PROBLEM STATEMENT: Beneath this instruction is a block of data; output from it exactly the lines that run from the one containing "turquoise hammer: 1 -> 0" through the one containing "yellow hammer: 1 -> 4", inclusive.

EXTRACTED INFORMATION:

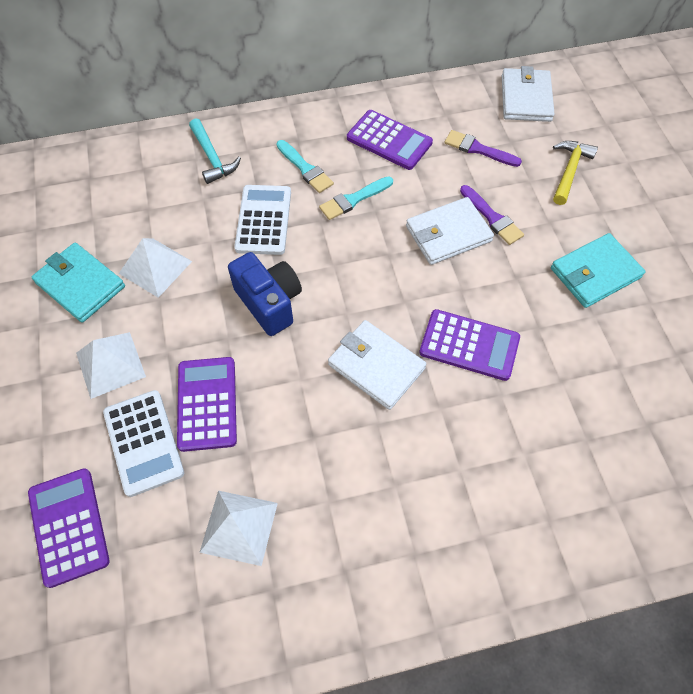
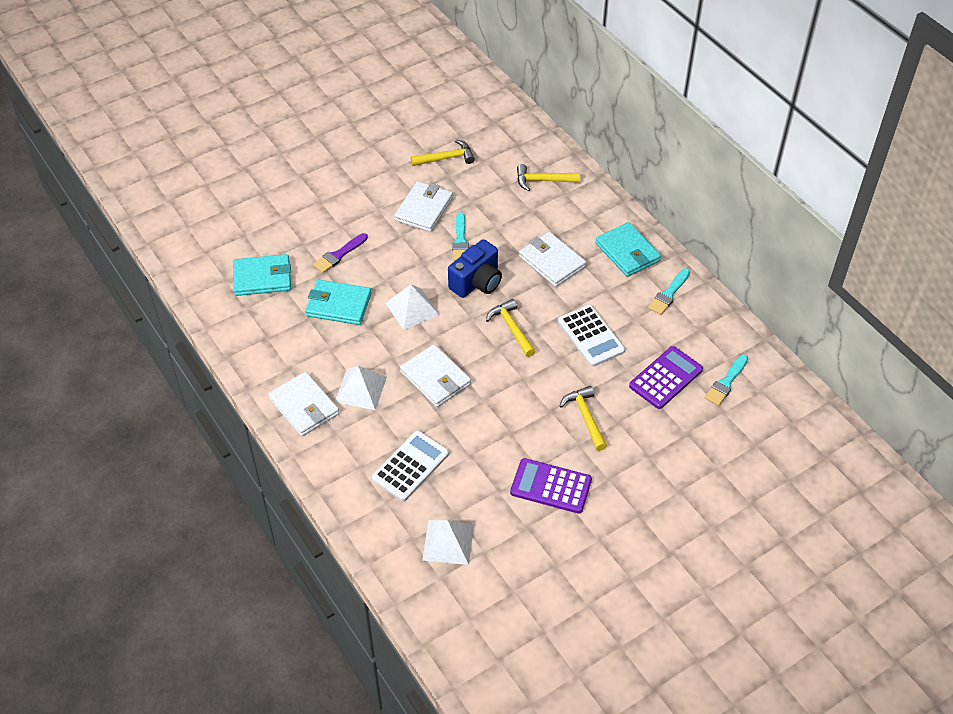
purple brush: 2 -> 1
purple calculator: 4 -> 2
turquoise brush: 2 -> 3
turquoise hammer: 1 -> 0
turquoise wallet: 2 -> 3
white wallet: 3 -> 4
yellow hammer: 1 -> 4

...

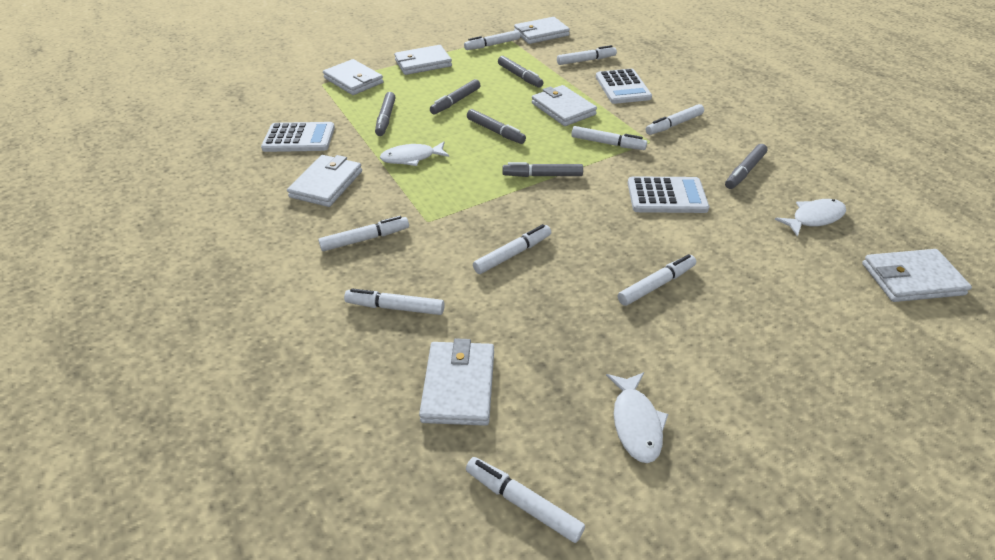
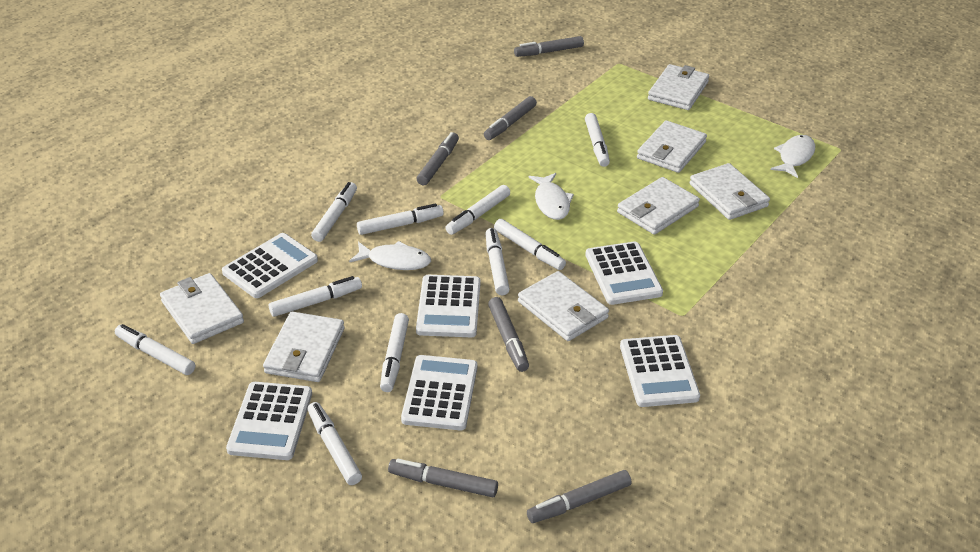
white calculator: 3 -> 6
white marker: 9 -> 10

OUTPUT OF THE EXERCISE:
turquoise hammer: 1 -> 0
turquoise wallet: 2 -> 3
white wallet: 3 -> 4
yellow hammer: 1 -> 4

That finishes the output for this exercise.